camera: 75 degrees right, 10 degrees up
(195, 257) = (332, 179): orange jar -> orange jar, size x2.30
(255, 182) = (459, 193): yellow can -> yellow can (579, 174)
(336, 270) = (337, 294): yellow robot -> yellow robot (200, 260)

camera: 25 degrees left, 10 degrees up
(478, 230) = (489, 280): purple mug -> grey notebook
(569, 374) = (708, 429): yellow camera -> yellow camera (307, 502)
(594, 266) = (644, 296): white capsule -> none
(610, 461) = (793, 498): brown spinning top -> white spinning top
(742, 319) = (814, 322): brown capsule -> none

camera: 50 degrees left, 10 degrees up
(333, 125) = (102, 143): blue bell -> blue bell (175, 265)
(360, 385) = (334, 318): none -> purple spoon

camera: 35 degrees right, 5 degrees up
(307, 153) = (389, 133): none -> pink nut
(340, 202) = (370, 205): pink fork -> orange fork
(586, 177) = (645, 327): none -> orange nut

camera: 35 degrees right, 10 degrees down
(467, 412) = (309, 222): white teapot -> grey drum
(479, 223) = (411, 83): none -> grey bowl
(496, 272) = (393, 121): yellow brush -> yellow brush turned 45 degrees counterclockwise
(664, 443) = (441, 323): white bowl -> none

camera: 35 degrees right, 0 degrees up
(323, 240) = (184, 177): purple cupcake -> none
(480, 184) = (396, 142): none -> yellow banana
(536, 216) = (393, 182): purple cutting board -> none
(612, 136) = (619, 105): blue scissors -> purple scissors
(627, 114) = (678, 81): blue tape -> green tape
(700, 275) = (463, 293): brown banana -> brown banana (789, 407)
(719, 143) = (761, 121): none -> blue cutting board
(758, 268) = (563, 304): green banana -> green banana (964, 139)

**Task directions:** Output the entire listing precisely as it stands.

**Expected answer:**
camera: 75 degrees right, 10 degrees up
(195, 257) = (332, 179): orange jar -> orange jar, size x2.30
(255, 182) = (459, 193): yellow can -> yellow can (579, 174)
(336, 270) = (337, 294): yellow robot -> yellow robot (200, 260)

camera: 25 degrees left, 10 degrees up
(478, 230) = (489, 280): purple mug -> grey notebook
(569, 374) = (708, 429): yellow camera -> yellow camera (307, 502)
(594, 266) = (644, 296): white capsule -> none
(610, 461) = (793, 498): brown spinning top -> white spinning top
(742, 319) = (814, 322): brown capsule -> none

camera: 50 degrees left, 10 degrees up
(333, 125) = (102, 143): blue bell -> blue bell (175, 265)
(360, 385) = (334, 318): none -> purple spoon

camera: 35 degrees right, 5 degrees up
(307, 153) = (389, 133): none -> pink nut
(340, 202) = (370, 205): pink fork -> orange fork
(586, 177) = (645, 327): none -> orange nut

camera: 35 degrees right, 10 degrees down
(467, 412) = (309, 222): white teapot -> grey drum
(479, 223) = (411, 83): none -> grey bowl
(496, 272) = (393, 121): yellow brush -> yellow brush turned 45 degrees counterclockwise
(664, 443) = (441, 323): white bowl -> none

camera: 35 degrees right, 0 degrees up
(323, 240) = (184, 177): purple cupcake -> none
(480, 184) = (396, 142): none -> yellow banana
(536, 216) = (393, 182): purple cutting board -> none
(612, 136) = (619, 105): blue scissors -> purple scissors
(627, 114) = (678, 81): blue tape -> green tape
(700, 275) = (463, 293): brown banana -> brown banana (789, 407)
(719, 143) = (761, 121): none -> blue cutting board
(758, 268) = (563, 304): green banana -> green banana (964, 139)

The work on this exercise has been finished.